>>

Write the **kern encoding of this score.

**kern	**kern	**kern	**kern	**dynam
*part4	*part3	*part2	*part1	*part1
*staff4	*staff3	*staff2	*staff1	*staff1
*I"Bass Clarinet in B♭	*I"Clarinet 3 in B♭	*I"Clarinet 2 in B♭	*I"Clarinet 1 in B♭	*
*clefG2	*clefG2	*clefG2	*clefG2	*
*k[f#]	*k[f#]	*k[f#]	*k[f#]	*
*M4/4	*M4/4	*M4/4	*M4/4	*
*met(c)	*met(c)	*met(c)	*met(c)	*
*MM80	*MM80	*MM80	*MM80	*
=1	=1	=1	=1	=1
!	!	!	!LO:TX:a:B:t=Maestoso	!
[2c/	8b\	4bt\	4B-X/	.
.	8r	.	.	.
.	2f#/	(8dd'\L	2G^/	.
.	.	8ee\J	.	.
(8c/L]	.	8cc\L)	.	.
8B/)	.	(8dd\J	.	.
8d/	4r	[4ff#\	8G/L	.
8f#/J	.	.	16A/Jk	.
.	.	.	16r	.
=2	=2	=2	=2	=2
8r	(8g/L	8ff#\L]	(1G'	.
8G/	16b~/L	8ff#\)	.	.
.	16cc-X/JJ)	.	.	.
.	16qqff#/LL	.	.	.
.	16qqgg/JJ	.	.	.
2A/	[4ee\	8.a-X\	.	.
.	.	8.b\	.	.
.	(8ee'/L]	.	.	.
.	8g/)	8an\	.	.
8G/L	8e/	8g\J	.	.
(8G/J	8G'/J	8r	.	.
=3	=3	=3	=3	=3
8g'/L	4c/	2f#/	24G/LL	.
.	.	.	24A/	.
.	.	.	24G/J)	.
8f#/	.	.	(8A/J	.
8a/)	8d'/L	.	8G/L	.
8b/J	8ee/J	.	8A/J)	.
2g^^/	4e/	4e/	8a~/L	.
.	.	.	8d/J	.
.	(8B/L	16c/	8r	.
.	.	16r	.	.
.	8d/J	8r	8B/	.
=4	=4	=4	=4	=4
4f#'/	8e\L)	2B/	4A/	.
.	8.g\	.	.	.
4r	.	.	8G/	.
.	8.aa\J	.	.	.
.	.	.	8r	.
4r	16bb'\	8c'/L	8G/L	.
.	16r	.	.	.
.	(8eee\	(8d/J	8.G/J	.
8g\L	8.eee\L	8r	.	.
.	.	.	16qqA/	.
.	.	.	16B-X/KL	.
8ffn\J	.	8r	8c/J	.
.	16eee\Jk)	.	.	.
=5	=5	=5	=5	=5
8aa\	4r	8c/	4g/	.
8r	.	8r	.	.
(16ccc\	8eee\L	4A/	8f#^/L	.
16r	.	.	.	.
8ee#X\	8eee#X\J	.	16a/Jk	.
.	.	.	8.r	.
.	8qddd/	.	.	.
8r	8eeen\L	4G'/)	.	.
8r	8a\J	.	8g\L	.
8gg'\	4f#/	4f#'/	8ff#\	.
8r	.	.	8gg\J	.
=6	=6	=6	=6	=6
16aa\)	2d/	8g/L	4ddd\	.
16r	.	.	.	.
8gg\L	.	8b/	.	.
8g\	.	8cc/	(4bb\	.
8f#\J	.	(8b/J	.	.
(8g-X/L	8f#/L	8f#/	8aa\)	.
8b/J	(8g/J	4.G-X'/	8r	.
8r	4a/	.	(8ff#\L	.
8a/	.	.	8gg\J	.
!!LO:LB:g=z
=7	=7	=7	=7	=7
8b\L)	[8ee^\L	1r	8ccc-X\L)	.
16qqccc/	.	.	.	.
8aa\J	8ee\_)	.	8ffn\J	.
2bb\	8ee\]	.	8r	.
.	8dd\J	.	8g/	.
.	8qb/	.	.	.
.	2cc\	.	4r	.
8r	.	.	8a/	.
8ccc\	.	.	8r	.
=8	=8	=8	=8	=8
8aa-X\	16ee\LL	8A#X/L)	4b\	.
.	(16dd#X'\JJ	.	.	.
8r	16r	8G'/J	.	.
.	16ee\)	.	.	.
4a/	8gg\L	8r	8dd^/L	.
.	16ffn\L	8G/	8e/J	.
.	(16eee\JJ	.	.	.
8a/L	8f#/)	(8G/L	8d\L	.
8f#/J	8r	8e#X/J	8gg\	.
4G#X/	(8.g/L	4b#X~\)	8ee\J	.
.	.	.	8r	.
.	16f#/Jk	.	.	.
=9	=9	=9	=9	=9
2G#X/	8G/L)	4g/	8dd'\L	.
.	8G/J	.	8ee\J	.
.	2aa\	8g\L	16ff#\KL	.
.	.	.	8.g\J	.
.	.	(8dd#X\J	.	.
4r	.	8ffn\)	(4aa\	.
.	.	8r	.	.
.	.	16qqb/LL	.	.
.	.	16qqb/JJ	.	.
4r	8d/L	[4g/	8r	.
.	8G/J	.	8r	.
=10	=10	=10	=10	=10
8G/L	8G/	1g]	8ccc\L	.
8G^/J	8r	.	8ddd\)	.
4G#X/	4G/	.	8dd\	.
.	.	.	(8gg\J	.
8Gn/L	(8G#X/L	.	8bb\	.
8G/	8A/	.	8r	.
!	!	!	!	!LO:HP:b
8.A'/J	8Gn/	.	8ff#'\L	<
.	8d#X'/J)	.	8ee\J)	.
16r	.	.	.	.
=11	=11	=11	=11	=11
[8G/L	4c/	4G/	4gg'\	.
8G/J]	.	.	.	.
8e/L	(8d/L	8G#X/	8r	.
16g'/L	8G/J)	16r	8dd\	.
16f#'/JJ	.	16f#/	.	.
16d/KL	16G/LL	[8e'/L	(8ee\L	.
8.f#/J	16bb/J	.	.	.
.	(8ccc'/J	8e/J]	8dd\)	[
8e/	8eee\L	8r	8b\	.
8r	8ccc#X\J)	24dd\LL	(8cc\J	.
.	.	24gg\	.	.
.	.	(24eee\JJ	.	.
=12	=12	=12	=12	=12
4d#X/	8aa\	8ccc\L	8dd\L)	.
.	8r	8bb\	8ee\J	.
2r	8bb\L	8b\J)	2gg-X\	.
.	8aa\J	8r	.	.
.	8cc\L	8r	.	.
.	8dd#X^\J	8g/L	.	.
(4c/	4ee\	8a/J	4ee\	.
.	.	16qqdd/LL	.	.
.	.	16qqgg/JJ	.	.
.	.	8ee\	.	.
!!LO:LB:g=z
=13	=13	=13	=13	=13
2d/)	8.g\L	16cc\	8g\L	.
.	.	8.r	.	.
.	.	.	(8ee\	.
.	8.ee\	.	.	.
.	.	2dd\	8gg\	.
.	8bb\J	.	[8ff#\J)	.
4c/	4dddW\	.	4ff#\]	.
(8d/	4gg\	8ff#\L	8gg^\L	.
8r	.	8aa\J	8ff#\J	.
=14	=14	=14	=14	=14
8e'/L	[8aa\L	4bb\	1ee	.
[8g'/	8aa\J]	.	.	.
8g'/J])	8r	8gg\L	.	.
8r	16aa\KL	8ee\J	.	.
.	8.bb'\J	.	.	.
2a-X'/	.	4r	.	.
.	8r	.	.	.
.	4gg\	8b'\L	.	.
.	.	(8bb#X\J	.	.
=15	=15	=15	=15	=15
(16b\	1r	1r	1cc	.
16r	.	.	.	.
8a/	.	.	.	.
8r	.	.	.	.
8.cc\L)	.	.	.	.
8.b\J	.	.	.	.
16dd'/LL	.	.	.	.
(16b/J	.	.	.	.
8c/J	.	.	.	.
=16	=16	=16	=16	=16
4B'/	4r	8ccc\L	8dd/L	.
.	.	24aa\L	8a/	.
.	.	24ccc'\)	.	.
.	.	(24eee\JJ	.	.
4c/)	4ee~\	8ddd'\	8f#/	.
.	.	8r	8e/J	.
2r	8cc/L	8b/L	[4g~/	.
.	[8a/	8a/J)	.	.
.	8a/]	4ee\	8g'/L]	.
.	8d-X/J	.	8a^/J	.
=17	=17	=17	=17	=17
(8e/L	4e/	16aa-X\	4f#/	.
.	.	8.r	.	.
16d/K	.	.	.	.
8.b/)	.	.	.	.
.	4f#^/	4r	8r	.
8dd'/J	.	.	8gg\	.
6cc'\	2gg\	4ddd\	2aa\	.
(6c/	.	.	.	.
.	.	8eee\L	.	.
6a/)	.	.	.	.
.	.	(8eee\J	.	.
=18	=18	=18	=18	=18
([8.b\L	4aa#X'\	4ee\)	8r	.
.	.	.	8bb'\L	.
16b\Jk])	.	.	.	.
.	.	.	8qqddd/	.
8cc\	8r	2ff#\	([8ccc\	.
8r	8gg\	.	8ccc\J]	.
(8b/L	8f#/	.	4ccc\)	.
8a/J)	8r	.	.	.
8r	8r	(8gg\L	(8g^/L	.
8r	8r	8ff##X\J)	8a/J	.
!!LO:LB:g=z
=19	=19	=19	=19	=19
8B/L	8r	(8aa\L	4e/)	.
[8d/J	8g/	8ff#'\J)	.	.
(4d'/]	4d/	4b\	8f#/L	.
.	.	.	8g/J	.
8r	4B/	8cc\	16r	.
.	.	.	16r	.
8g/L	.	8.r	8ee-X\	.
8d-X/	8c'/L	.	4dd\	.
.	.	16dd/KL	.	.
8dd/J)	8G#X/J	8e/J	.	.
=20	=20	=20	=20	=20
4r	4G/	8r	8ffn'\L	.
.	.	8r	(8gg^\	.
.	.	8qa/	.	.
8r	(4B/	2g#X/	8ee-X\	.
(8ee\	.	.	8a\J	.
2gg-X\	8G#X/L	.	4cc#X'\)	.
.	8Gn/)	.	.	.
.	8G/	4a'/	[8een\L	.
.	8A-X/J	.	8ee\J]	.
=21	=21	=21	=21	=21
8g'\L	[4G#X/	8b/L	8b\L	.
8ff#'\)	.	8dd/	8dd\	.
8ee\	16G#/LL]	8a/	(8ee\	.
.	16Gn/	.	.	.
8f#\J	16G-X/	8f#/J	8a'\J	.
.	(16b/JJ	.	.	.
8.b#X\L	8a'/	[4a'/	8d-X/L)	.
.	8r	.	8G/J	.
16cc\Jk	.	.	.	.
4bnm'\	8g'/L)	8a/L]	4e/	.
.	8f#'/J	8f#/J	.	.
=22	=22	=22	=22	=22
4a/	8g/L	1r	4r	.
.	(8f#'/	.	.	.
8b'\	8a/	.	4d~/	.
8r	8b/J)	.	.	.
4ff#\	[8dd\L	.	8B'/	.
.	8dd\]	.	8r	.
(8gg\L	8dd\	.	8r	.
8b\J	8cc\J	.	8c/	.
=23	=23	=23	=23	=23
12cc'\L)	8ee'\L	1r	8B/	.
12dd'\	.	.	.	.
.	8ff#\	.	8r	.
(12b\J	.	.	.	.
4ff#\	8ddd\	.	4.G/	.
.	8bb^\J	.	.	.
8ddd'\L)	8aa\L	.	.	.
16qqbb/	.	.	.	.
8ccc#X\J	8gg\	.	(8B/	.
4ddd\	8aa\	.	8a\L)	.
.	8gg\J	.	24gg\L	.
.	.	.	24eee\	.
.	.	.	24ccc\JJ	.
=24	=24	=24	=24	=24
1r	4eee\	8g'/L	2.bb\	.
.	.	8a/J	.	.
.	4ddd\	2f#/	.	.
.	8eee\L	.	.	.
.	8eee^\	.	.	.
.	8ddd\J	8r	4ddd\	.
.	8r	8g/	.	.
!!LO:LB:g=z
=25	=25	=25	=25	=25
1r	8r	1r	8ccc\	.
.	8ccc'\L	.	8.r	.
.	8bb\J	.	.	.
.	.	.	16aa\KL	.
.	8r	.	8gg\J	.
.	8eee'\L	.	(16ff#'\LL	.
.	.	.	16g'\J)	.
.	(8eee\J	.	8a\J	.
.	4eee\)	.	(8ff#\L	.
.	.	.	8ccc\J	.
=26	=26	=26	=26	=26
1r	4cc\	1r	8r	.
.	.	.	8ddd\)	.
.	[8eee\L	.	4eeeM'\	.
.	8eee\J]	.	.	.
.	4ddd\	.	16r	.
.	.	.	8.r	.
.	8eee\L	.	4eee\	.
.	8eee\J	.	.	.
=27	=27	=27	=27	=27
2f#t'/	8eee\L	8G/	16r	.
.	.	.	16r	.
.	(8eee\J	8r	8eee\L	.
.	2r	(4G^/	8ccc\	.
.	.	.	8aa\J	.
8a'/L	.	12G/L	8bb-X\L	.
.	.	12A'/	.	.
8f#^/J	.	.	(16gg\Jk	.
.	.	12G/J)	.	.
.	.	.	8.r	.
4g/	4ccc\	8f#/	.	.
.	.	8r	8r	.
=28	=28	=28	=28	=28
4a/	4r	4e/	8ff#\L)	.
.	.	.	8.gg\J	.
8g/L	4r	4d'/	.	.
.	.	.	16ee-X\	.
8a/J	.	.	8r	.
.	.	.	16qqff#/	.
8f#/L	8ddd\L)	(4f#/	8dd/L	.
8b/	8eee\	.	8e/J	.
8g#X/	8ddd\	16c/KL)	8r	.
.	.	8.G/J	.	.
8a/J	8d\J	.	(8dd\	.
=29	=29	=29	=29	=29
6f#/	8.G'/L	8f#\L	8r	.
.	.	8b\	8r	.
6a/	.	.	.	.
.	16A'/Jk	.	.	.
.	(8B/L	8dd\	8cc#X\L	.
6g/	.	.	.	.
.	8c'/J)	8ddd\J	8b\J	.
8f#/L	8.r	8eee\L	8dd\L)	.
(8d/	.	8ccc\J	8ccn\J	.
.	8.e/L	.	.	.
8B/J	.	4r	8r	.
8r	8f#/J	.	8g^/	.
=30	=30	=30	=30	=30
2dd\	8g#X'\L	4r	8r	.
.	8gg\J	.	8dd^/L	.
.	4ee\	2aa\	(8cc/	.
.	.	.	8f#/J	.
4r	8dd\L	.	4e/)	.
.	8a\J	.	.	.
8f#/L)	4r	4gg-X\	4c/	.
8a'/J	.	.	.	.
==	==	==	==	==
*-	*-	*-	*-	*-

<<

INSTRUCTION
Please find every line in the records containing the string "kern" and copy each of those lines.

EXERCISE SOLUTION
Write the **kern encoding of this score.
**kern	**kern	**kern	**kern	**dynam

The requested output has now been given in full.